─── Data for this task ───
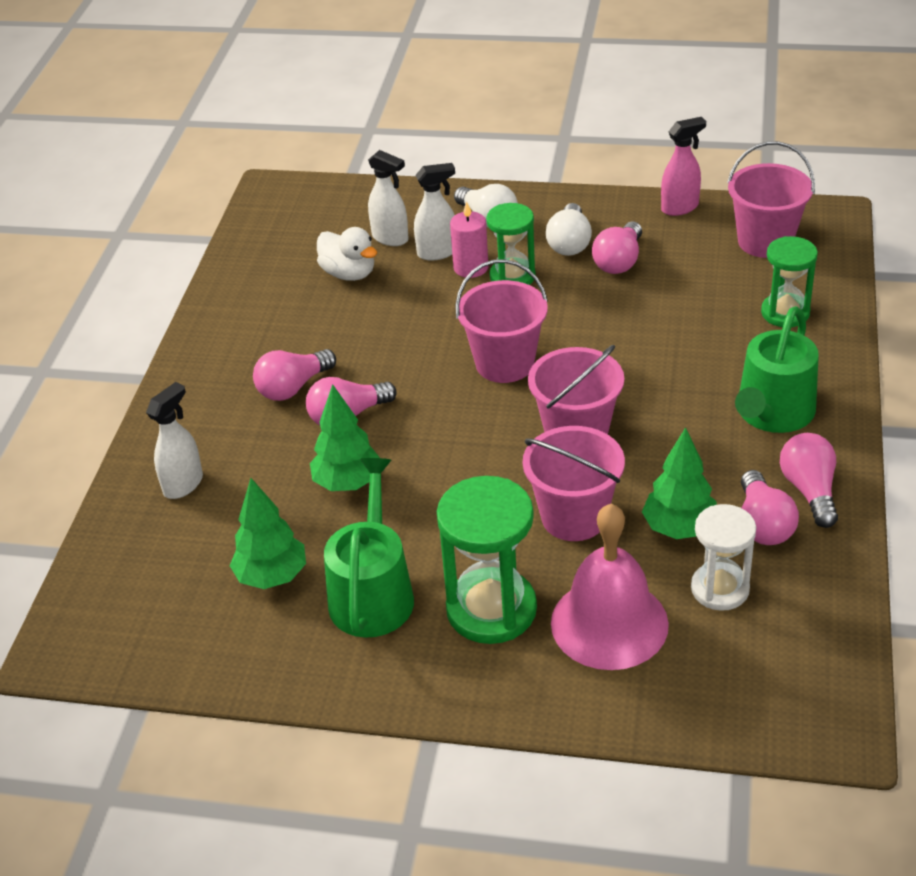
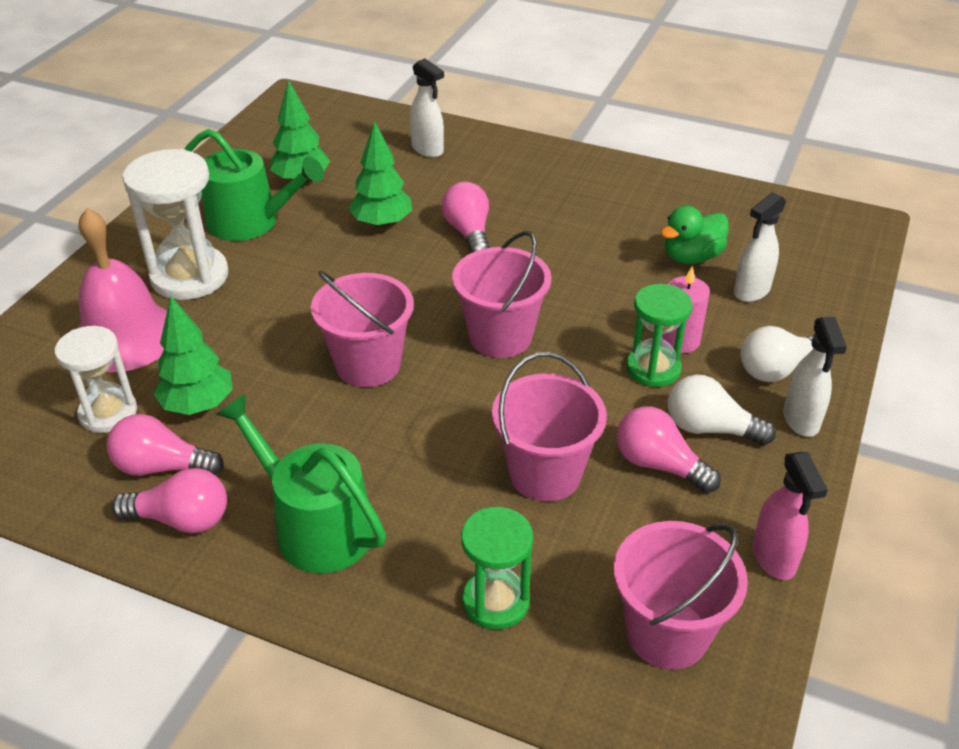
camera: 100 degrees right, 0 degrees up
(293, 387) = (522, 208): pink light bulb -> none
(349, 273) = (691, 257): white duck -> green duck
(437, 252) = (715, 321): white spray bottle -> white spray bottle (801, 420)
(491, 609) = (189, 276): green hourglass -> white hourglass
(574, 517) = (259, 341): pink bucket -> pink bucket (545, 474)

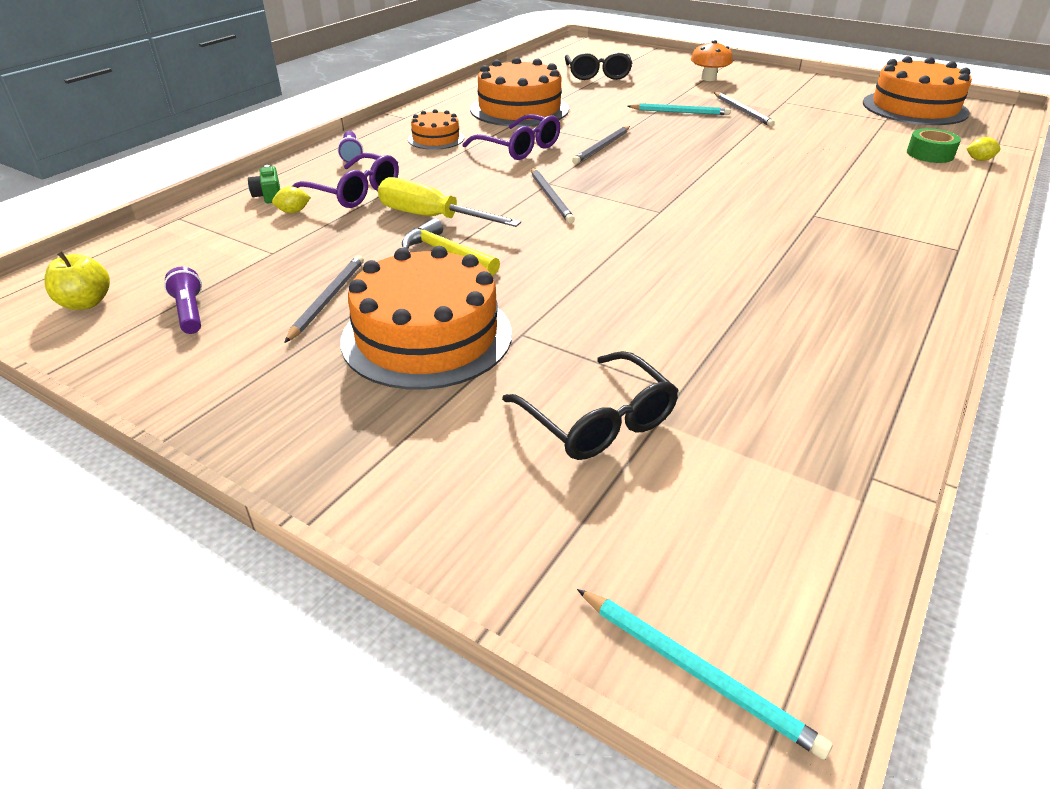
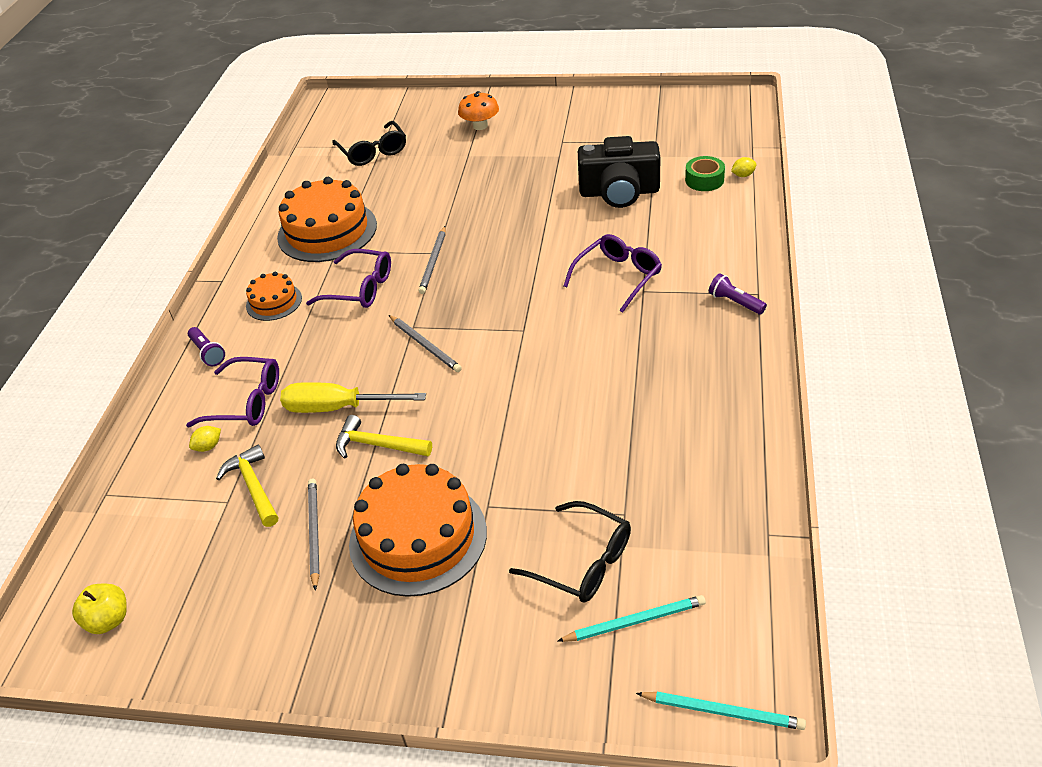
camera: 20 degrees left, 5 degrees up
(190, 312) = (209, 592): purple flashlight -> purple flashlight (735, 302)
(268, 195) = (169, 435): green camera -> none
(305, 249) = (253, 486): none -> yellow hammer
(680, 112) = (478, 187): turquoise pencil -> turquoise pencil (635, 621)
(742, 111) = (532, 168): grey pencil -> none
(790, 199) = (618, 277): none -> purple glasses
(826, 143) = (619, 192): none -> black camera
(914, 108) = (673, 116): orange cake -> none

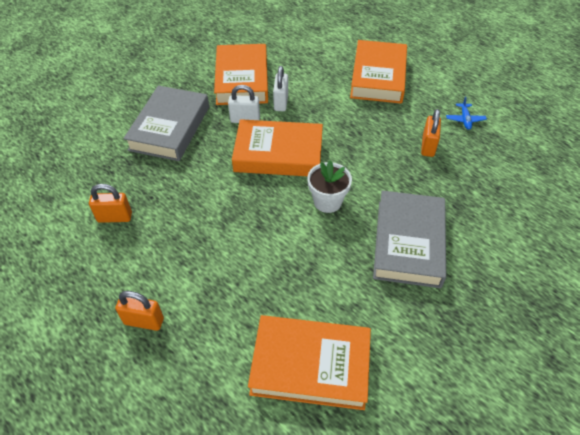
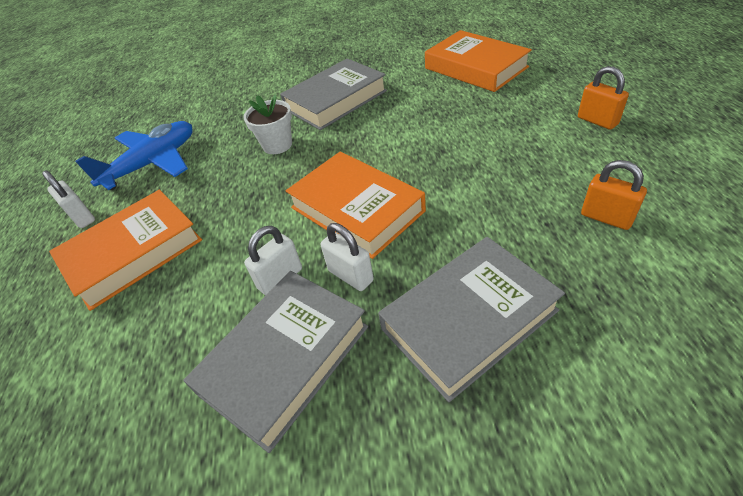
camera: 135 degrees left, 5 degrees down
(242, 79) = (284, 359): orange book -> grey book
(327, 201) = (360, 146): white flower pot -> white flower pot (277, 145)
(428, 146) = (218, 155): orange padlock -> none
(444, 75) = (82, 217): none -> white padlock
(465, 119) = (153, 163): blue plane -> blue plane, size x2.47

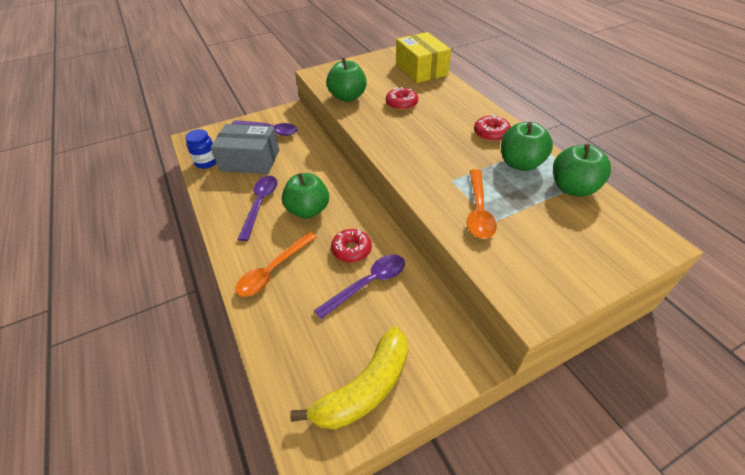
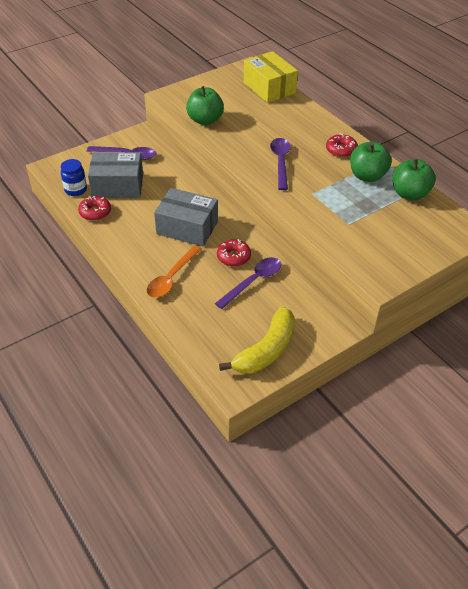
camera: 10 degrees left, 0 degrees up
(260, 204) = (142, 225): purple spoon -> purple spoon (280, 162)
(308, 210) = (187, 227): green apple -> grey box
(401, 104) = (257, 125): red donut -> red donut (95, 212)
(478, 211) = (336, 216): orange spoon -> none

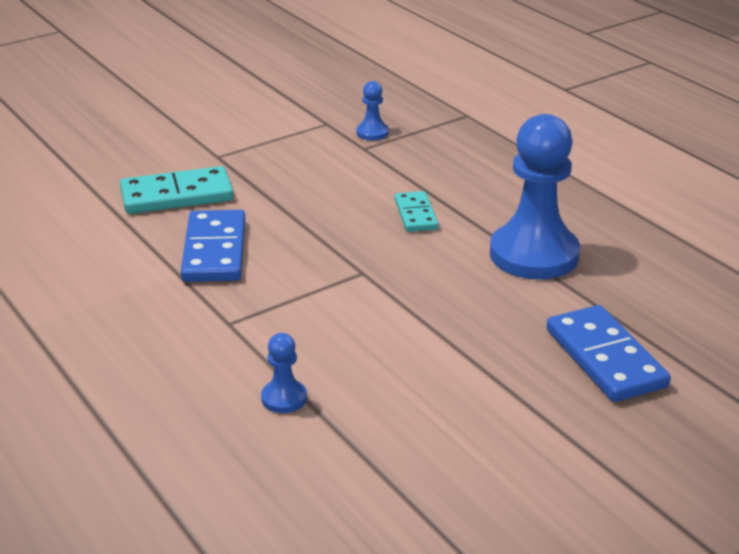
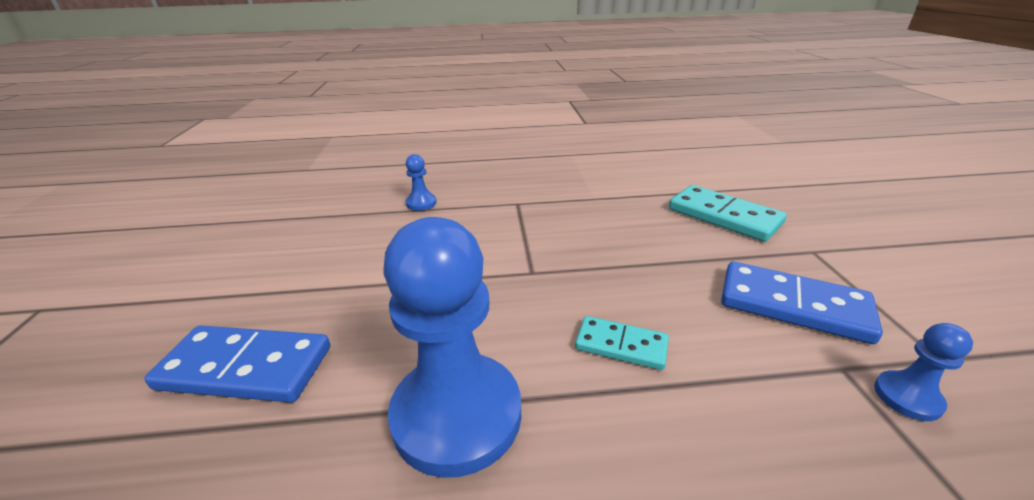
camera: 120 degrees right, 0 degrees up
(177, 195) = (723, 216): turquoise domino -> turquoise domino turned 60 degrees counterclockwise
(215, 251) = (617, 215): blue domino -> blue domino (793, 305)

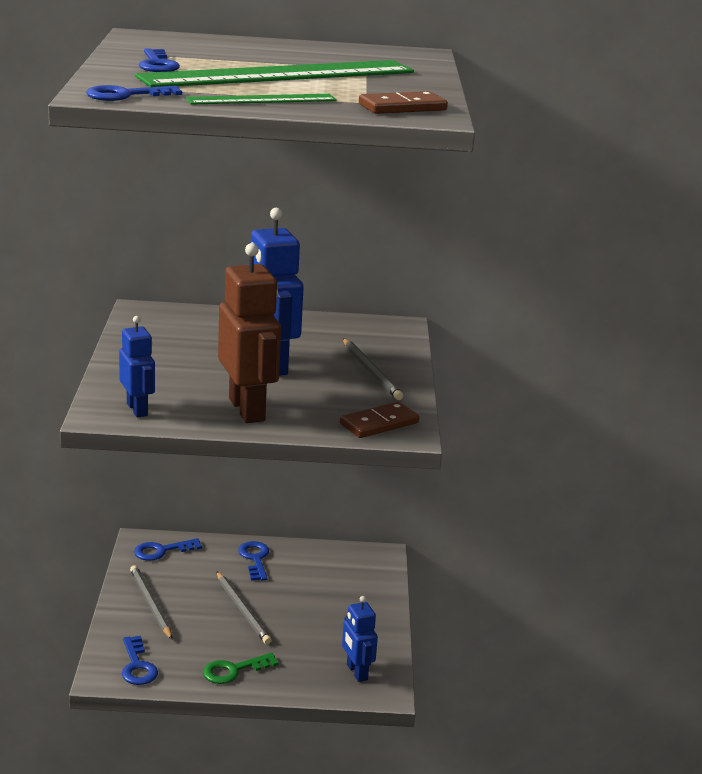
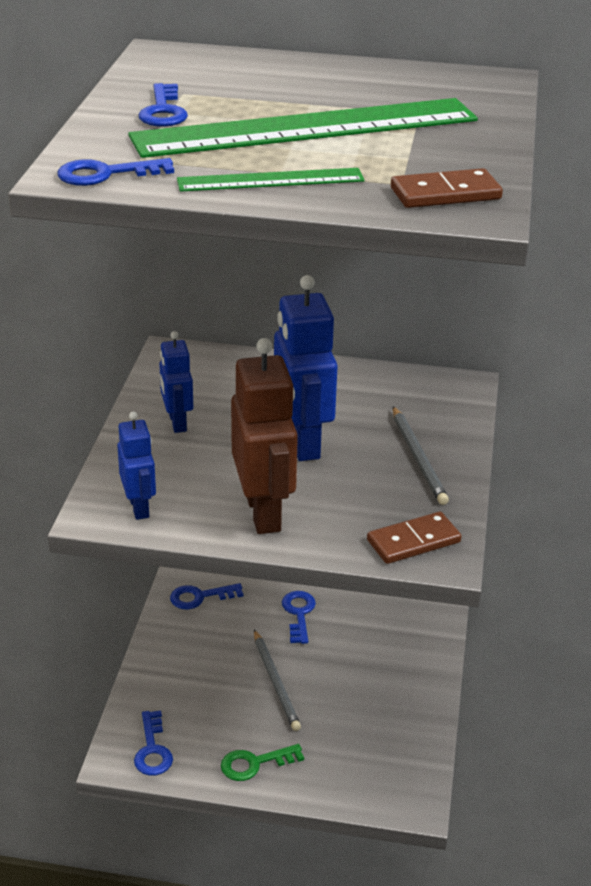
camera: 10 degrees right, 10 degrees up
(150, 604) = (178, 667): grey pencil -> none
(356, 672) = (389, 776): blue robot -> blue robot (177, 422)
───
Problem description:
Go through the data above and print exactly the lines from its first line through the line holding "camera: 20 degrees left, 5 degrees up", both included, leaving pictures aside.

Result for this exercise:
camera: 100 degrees right, 0 degrees up
(293, 387) = (522, 208): pink light bulb -> none
(349, 273) = (691, 257): white duck -> green duck
(437, 252) = (715, 321): white spray bottle -> white spray bottle (801, 420)
(491, 609) = (189, 276): green hourglass -> white hourglass
(574, 517) = (259, 341): pink bucket -> pink bucket (545, 474)

camera: 20 degrees left, 5 degrees up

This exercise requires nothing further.